Dataset records:
----------

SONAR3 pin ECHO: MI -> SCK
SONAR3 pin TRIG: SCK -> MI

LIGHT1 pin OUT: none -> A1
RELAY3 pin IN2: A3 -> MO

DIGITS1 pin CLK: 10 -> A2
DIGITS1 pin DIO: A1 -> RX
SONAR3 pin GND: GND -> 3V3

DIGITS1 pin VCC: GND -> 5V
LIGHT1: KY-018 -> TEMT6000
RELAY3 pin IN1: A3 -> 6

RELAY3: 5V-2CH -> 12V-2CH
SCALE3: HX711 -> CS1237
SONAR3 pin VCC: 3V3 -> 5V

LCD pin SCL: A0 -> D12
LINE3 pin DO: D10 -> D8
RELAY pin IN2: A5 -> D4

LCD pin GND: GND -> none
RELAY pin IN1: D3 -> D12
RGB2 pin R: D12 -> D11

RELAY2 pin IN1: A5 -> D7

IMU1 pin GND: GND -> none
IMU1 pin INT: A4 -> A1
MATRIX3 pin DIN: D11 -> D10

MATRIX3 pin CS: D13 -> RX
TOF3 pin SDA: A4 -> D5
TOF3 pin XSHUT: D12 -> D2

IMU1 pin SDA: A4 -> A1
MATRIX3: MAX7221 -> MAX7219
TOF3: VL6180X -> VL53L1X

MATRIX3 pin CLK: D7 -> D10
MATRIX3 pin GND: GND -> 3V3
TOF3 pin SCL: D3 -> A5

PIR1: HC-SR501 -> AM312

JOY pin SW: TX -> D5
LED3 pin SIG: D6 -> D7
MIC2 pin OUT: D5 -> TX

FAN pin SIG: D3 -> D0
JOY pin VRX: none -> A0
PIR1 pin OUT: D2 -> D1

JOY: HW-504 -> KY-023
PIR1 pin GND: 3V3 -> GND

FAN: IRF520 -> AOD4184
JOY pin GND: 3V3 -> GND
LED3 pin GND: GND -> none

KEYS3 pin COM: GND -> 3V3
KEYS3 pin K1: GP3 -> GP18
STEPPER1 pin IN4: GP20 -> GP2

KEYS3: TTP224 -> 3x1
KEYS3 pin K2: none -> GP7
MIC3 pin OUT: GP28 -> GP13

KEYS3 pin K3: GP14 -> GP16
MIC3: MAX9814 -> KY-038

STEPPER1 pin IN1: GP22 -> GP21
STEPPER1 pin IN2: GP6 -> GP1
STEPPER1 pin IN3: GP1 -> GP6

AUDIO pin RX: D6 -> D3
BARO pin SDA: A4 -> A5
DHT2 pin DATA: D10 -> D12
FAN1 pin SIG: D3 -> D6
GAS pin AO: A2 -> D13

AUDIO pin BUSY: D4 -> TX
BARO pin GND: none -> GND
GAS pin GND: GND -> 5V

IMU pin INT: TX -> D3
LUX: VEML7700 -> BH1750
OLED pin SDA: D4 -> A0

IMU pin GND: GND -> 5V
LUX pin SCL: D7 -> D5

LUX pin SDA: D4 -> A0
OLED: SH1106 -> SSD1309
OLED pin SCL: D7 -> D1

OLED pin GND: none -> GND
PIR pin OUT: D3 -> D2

----------

- Activity
Copy only the stretch running from the line containing "KEYS3 pin K1: GP3 -> GP18" to the final line of the entries, both ends included, exactly as it stands.

- Your response
KEYS3 pin K1: GP3 -> GP18
STEPPER1 pin IN4: GP20 -> GP2

KEYS3: TTP224 -> 3x1
KEYS3 pin K2: none -> GP7
MIC3 pin OUT: GP28 -> GP13

KEYS3 pin K3: GP14 -> GP16
MIC3: MAX9814 -> KY-038

STEPPER1 pin IN1: GP22 -> GP21
STEPPER1 pin IN2: GP6 -> GP1
STEPPER1 pin IN3: GP1 -> GP6

AUDIO pin RX: D6 -> D3
BARO pin SDA: A4 -> A5
DHT2 pin DATA: D10 -> D12
FAN1 pin SIG: D3 -> D6
GAS pin AO: A2 -> D13

AUDIO pin BUSY: D4 -> TX
BARO pin GND: none -> GND
GAS pin GND: GND -> 5V

IMU pin INT: TX -> D3
LUX: VEML7700 -> BH1750
OLED pin SDA: D4 -> A0

IMU pin GND: GND -> 5V
LUX pin SCL: D7 -> D5

LUX pin SDA: D4 -> A0
OLED: SH1106 -> SSD1309
OLED pin SCL: D7 -> D1

OLED pin GND: none -> GND
PIR pin OUT: D3 -> D2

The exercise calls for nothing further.